Object correspondence data:

-----

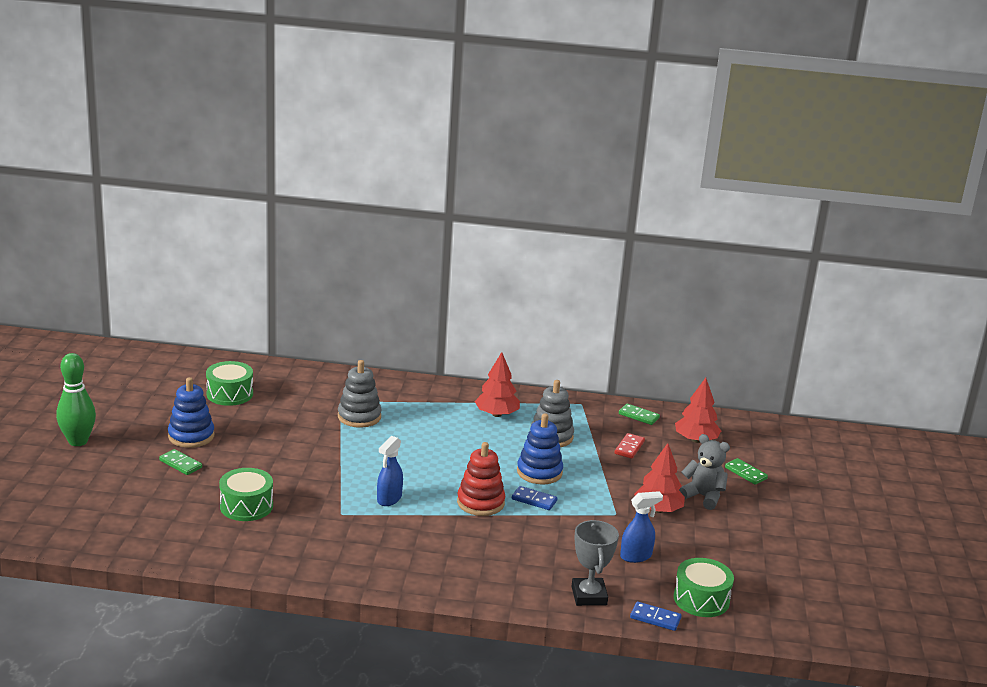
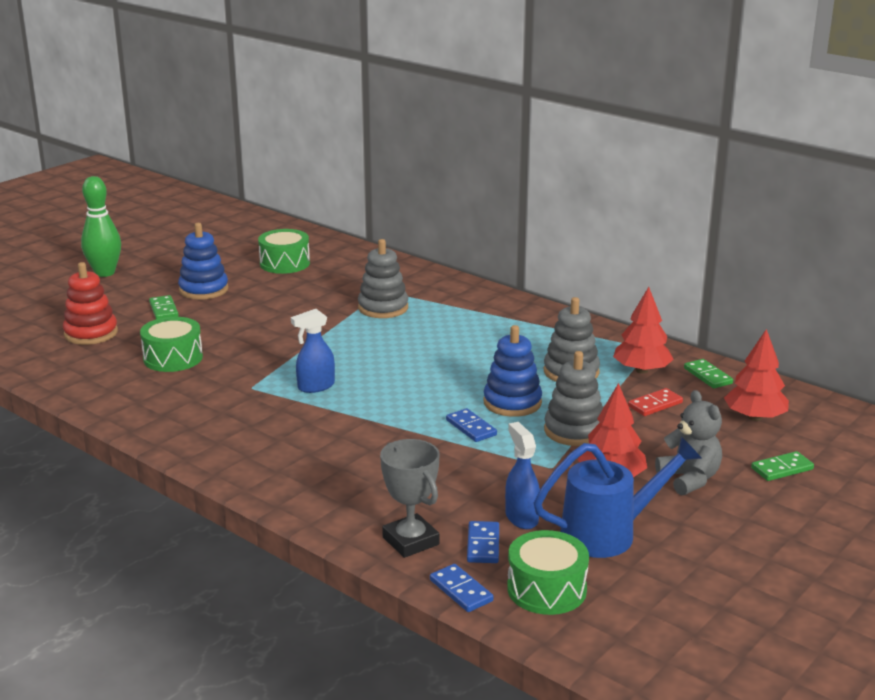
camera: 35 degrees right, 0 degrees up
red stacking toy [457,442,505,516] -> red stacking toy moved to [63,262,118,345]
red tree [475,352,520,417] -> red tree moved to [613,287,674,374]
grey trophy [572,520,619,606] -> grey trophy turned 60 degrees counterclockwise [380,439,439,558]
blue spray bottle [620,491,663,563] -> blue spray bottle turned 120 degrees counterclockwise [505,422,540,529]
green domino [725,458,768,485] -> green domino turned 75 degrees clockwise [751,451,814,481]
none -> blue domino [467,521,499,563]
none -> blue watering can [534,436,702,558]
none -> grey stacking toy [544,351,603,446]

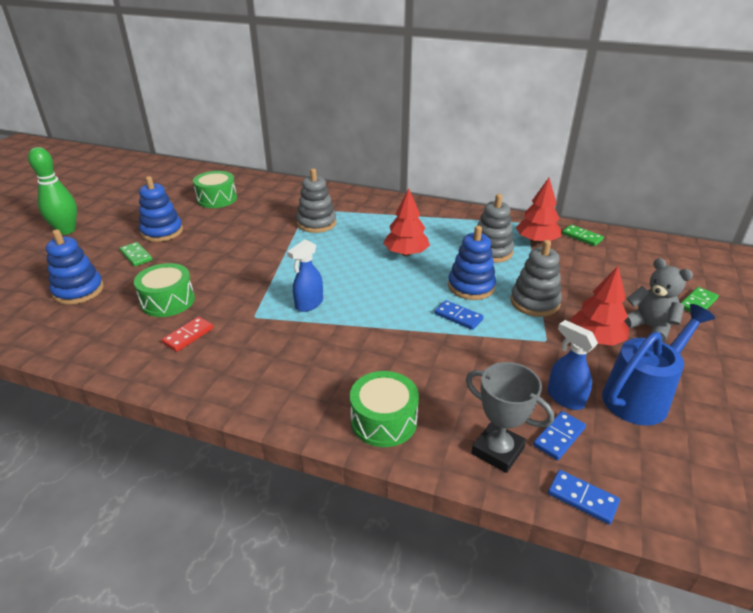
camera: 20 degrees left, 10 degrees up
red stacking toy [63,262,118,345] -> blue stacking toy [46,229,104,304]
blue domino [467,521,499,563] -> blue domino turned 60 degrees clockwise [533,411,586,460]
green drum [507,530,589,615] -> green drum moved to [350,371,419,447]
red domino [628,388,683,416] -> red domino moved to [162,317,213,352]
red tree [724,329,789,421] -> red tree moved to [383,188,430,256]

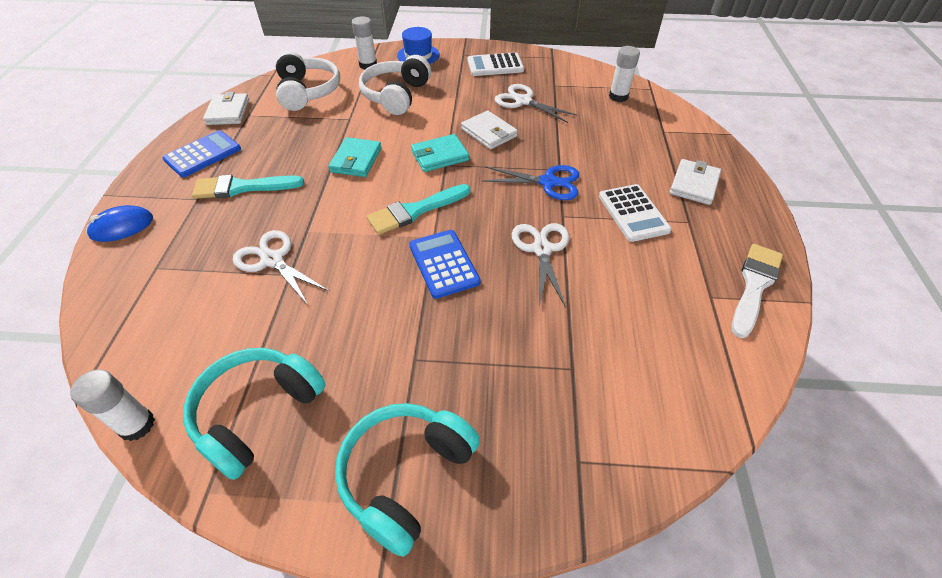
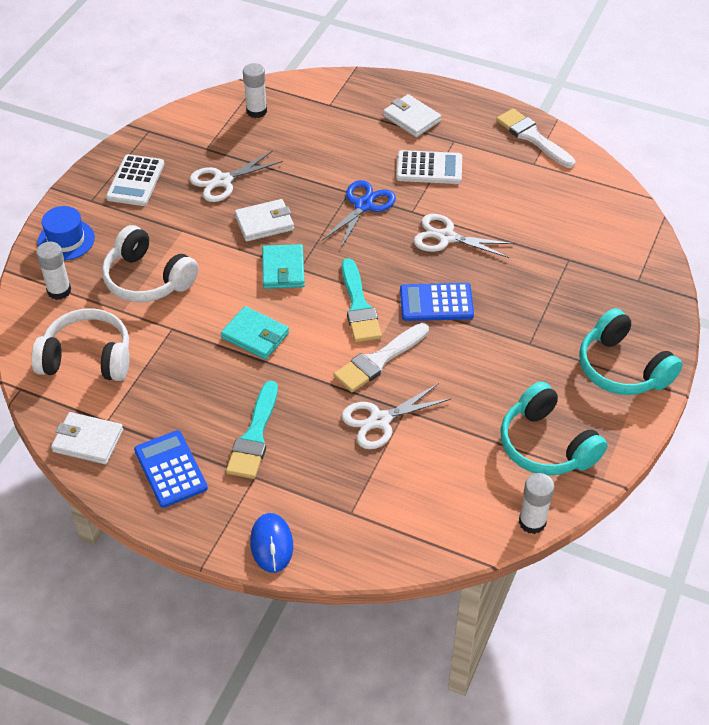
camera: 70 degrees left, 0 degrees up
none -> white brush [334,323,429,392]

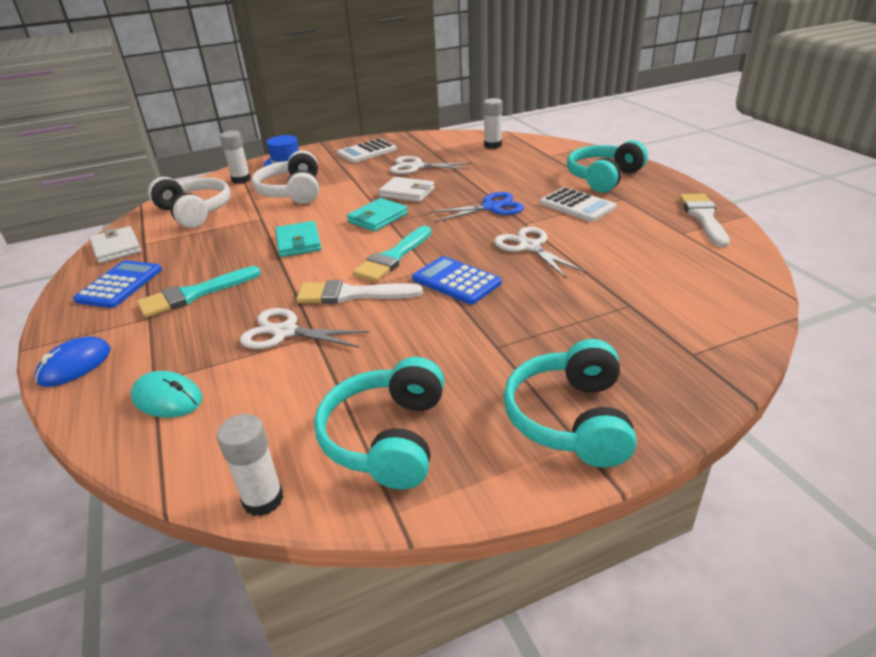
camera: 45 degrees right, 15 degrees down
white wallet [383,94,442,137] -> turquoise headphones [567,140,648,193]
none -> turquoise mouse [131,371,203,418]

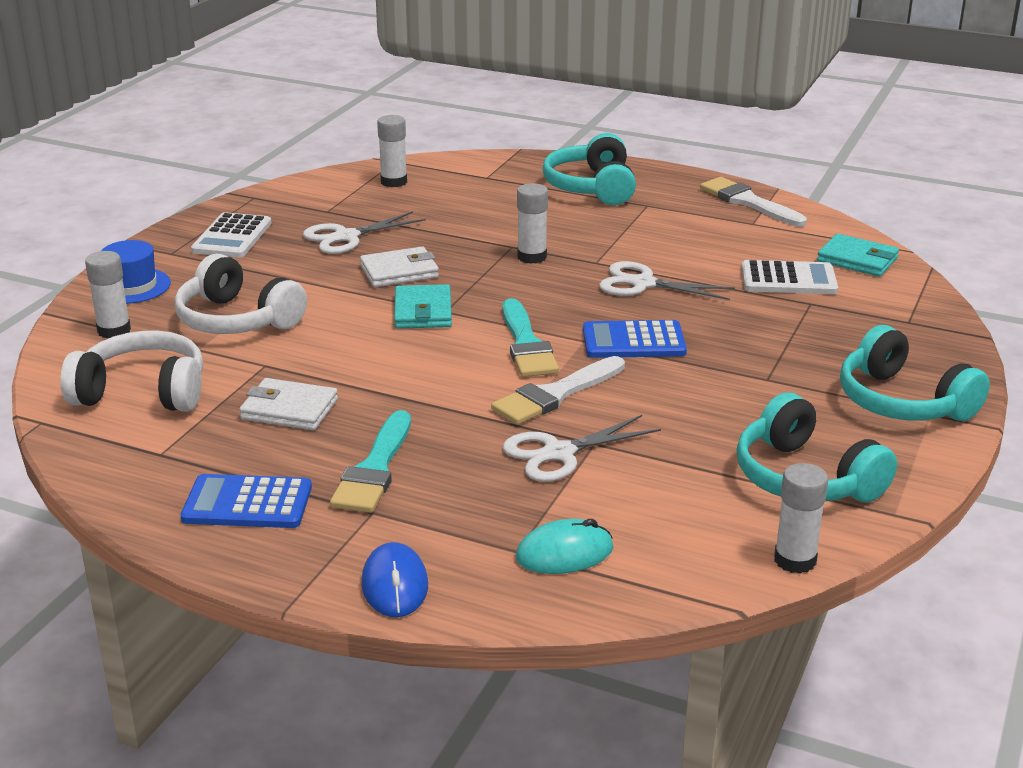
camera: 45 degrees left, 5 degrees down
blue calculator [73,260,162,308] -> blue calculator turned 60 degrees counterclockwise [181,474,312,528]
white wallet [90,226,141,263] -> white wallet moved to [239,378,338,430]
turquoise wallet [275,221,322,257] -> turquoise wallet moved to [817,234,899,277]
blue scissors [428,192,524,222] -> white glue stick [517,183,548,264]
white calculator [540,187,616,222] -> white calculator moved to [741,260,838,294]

-----

• What to do
Write out every line in the data that holds the string "degrees".

• Answer for the task
camera: 35 degrees right, 0 degrees up
grey trophy [572,520,619,606] -> grey trophy turned 60 degrees counterclockwise [380,439,439,558]
blue spray bottle [620,491,663,563] -> blue spray bottle turned 120 degrees counterclockwise [505,422,540,529]
green domino [725,458,768,485] -> green domino turned 75 degrees clockwise [751,451,814,481]
camera: 20 degrees left, 10 degrees up
blue domino [467,521,499,563] -> blue domino turned 60 degrees clockwise [533,411,586,460]
camera: 70 degrees left, 0 degrees up
camera: 45 degrees right, 15 degrees down
camera: 45 degrees left, 5 degrees down
blue calculator [73,260,162,308] -> blue calculator turned 60 degrees counterclockwise [181,474,312,528]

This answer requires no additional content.